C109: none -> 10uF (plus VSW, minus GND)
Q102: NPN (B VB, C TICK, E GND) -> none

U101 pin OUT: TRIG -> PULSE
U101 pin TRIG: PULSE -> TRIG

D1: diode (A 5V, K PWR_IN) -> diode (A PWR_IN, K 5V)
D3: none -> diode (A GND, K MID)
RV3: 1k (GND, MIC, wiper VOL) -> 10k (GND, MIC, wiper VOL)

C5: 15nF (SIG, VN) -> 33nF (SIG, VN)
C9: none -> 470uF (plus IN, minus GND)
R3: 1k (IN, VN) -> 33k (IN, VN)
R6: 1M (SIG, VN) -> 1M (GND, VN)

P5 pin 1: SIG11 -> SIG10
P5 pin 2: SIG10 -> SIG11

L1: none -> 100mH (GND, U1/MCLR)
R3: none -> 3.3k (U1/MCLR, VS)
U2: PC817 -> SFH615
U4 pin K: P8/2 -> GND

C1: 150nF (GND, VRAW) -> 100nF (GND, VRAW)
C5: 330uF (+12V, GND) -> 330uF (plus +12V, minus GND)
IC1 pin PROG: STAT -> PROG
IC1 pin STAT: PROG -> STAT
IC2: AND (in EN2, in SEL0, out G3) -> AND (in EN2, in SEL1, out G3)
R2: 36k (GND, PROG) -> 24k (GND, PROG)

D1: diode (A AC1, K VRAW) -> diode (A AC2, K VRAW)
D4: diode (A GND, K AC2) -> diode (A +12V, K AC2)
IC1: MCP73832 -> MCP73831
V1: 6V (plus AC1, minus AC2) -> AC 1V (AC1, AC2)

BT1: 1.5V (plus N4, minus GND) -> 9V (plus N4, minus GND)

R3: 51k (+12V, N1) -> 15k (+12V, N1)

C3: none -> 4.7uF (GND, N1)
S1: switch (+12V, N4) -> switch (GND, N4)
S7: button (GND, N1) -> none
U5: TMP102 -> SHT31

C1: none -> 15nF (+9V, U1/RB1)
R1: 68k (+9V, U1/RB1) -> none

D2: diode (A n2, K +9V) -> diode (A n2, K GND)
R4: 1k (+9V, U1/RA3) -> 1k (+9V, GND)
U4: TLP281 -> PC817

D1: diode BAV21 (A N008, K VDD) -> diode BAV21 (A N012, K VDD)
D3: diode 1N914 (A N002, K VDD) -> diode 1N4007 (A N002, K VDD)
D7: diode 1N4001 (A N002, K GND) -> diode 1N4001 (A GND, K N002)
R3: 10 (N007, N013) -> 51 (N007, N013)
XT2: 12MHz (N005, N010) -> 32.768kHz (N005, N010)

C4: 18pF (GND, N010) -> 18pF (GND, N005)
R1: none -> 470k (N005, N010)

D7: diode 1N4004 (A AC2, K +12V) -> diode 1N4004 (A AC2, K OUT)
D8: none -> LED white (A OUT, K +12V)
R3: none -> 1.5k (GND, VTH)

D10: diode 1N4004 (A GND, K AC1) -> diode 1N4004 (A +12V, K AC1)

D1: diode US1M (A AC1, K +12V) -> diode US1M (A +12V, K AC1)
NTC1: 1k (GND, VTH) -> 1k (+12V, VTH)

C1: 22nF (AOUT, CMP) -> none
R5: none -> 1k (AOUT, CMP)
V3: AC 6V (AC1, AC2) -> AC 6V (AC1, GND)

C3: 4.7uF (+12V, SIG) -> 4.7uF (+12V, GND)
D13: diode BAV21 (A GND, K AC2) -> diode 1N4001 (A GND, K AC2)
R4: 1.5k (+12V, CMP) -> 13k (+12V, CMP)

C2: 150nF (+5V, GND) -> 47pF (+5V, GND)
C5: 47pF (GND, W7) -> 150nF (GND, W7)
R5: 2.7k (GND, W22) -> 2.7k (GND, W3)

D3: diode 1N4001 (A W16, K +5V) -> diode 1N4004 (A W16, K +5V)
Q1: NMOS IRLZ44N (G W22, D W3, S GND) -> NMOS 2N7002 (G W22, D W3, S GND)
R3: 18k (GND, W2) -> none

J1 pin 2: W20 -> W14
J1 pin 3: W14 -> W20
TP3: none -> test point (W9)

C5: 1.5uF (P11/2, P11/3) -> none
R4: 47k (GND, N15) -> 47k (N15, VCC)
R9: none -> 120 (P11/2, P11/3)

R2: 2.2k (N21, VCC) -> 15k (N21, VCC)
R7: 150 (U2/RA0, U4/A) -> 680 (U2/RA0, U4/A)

··········

## About this exercise
A single number is the answer here: the count of lines in the material above holding the string "PROG".

## Solved problem
3